── DATA UNDER STUDY ──

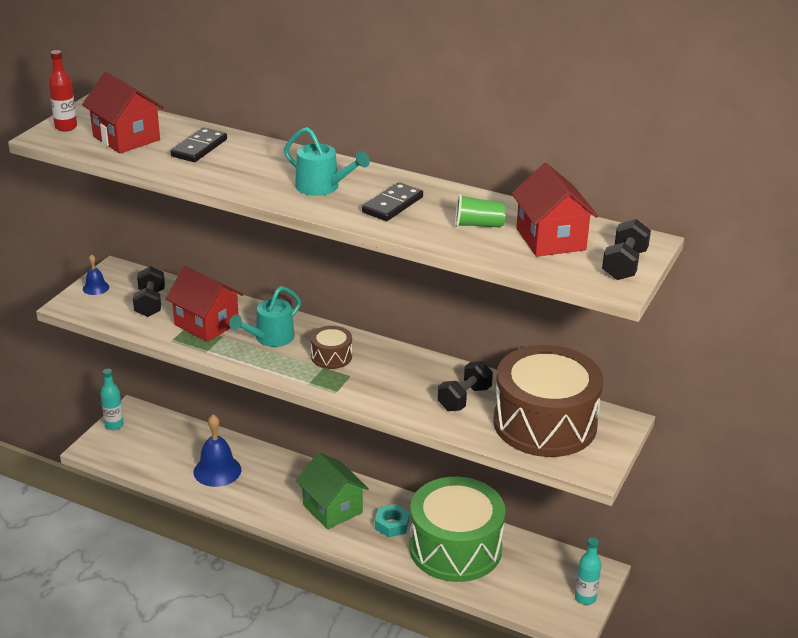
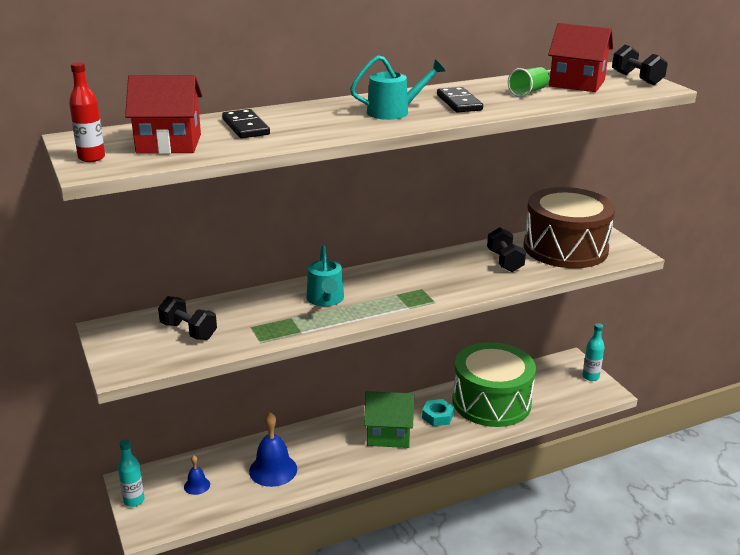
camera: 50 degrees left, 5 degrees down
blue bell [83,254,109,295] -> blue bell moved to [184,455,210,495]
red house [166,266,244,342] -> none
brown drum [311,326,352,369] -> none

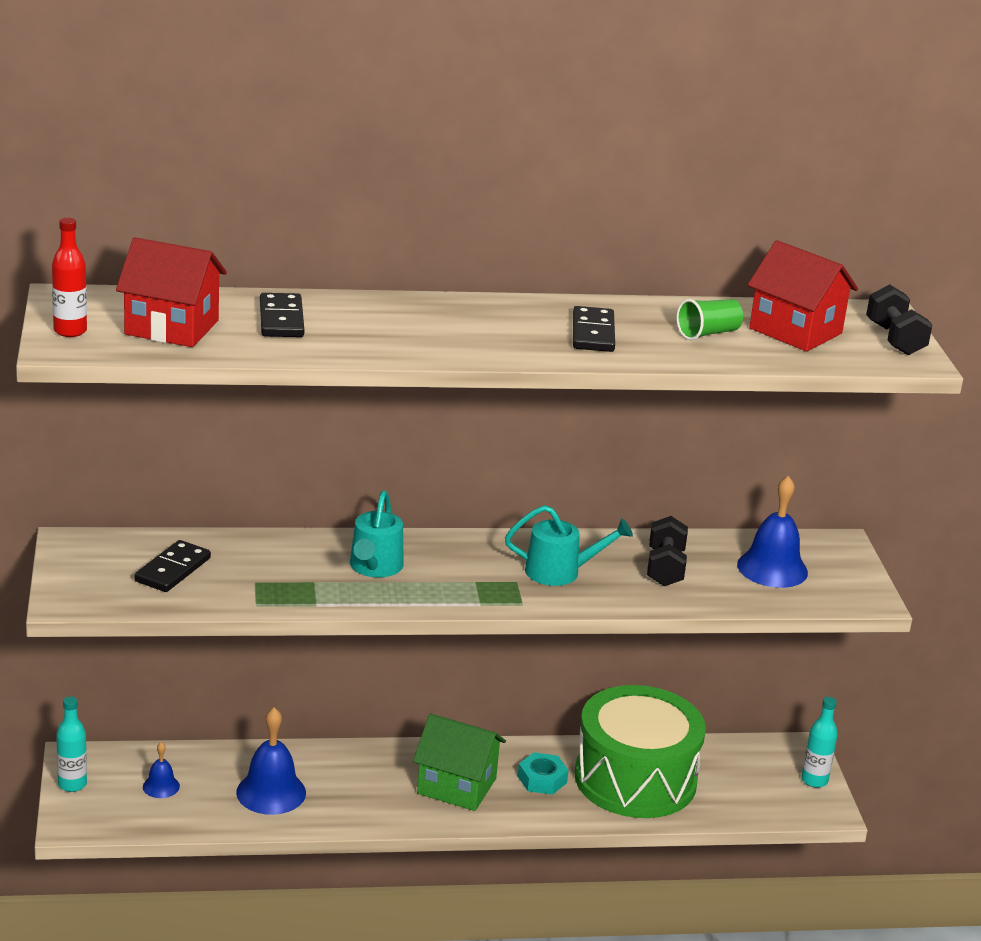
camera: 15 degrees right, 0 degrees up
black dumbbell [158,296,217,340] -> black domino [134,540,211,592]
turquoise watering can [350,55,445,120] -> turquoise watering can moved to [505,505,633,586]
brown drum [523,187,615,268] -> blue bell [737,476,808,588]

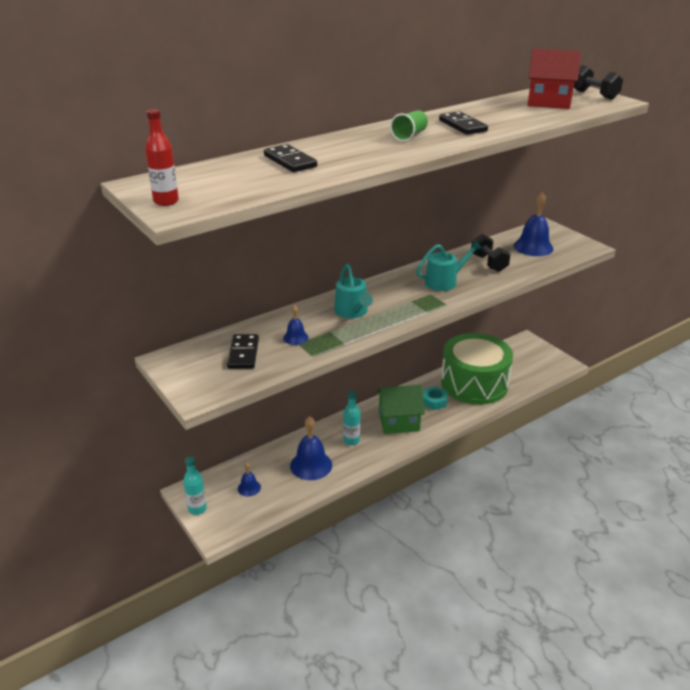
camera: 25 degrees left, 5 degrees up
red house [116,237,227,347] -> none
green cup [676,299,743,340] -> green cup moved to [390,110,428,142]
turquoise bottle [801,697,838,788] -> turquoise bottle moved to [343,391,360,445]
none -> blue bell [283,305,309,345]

───

> ASSIGNED TASK
Word for word, copy every line of the data, excluding any pictures.

> EXERCISE RESULT
camera: 50 degrees left, 5 degrees down
blue bell [83,254,109,295] -> blue bell moved to [184,455,210,495]
red house [166,266,244,342] -> none
brown drum [311,326,352,369] -> none

camera: 15 degrees right, 0 degrees up
black dumbbell [158,296,217,340] -> black domino [134,540,211,592]
turquoise watering can [350,55,445,120] -> turquoise watering can moved to [505,505,633,586]
brown drum [523,187,615,268] -> blue bell [737,476,808,588]

camera: 25 degrees left, 5 degrees up
red house [116,237,227,347] -> none
green cup [676,299,743,340] -> green cup moved to [390,110,428,142]
turquoise bottle [801,697,838,788] -> turquoise bottle moved to [343,391,360,445]
none -> blue bell [283,305,309,345]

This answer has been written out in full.